-- DATASET RECORDS follows --
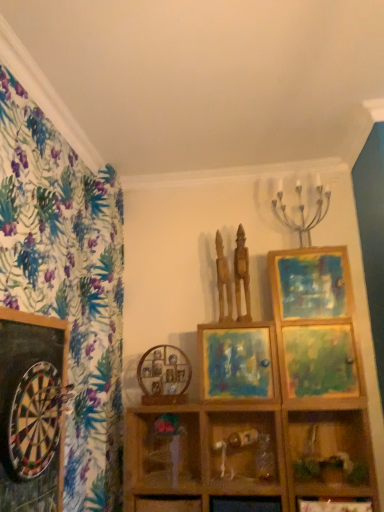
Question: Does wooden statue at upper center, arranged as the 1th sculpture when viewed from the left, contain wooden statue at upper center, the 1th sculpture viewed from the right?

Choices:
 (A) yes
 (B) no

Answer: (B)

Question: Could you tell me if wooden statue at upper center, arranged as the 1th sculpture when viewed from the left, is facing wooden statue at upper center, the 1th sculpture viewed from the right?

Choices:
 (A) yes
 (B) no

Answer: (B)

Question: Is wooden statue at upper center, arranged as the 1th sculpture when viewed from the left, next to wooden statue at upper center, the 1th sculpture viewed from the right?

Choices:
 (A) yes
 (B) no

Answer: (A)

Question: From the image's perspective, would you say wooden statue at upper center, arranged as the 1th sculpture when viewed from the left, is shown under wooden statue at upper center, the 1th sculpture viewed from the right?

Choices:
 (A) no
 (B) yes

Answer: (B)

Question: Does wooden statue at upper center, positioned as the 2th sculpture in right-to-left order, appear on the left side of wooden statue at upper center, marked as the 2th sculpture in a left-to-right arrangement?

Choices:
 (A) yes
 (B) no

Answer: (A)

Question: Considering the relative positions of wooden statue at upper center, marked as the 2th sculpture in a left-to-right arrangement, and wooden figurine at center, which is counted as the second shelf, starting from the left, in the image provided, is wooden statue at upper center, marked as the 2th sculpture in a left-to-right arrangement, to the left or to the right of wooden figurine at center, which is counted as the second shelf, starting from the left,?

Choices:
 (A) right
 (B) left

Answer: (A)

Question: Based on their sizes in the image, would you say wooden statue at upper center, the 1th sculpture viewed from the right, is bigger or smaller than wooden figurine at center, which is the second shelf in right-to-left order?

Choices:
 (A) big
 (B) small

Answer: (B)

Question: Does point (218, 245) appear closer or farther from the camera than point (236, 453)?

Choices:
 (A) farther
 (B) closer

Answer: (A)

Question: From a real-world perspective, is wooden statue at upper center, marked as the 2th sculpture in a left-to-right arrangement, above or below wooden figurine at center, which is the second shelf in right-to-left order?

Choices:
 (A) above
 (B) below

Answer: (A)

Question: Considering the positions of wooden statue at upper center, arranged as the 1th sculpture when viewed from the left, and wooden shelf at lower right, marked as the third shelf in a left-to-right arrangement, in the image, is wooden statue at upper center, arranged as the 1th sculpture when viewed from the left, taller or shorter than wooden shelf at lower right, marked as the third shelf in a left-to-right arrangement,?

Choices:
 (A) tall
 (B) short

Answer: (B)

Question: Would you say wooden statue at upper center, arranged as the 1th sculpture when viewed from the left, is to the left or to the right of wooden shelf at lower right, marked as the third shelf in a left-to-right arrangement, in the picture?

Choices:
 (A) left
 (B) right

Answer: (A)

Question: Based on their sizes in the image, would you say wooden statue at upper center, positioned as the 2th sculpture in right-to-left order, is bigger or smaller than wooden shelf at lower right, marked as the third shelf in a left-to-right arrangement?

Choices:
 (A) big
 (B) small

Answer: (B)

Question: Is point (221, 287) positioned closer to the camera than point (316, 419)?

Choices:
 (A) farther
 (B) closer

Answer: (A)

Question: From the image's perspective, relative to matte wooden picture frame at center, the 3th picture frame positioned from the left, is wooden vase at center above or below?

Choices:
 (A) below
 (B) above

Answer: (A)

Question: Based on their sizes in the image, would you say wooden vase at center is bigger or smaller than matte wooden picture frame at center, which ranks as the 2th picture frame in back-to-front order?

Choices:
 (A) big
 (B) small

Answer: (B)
-- DATASET RECORDS concluded --
-- DATASET RECORDS follows --
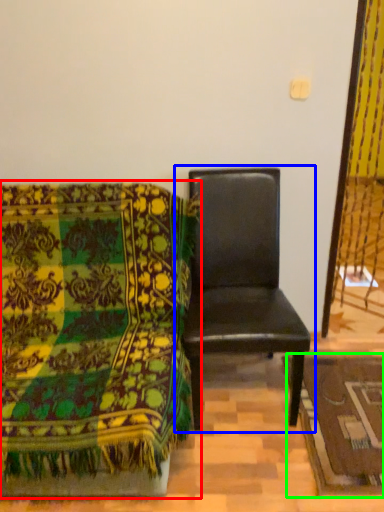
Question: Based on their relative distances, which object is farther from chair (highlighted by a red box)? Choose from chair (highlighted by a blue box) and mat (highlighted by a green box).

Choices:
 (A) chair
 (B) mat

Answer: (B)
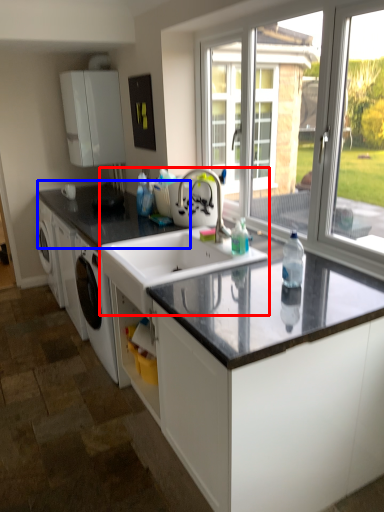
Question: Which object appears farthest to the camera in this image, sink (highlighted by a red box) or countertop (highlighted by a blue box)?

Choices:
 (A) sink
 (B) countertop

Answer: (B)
-- DATASET RECORDS concluded --
▶ **TASK ITEM**: Copy the lines from the one containing "Question: Does point" through the one containing "Question: Considering the positions", inclusive, replacing every "wooden statue" with "carved statue" and leaving the rest unchanged.

▶ **RESPONSE TO THE TASK**:
Question: Does point (218, 245) appear closer or farther from the camera than point (236, 453)?

Choices:
 (A) farther
 (B) closer

Answer: (A)

Question: From a real-world perspective, is carved statue at upper center, marked as the 2th sculpture in a left-to-right arrangement, above or below wooden figurine at center, which is the second shelf in right-to-left order?

Choices:
 (A) above
 (B) below

Answer: (A)

Question: Considering the positions of carved statue at upper center, arranged as the 1th sculpture when viewed from the left, and wooden shelf at lower right, marked as the third shelf in a left-to-right arrangement, in the image, is carved statue at upper center, arranged as the 1th sculpture when viewed from the left, taller or shorter than wooden shelf at lower right, marked as the third shelf in a left-to-right arrangement,?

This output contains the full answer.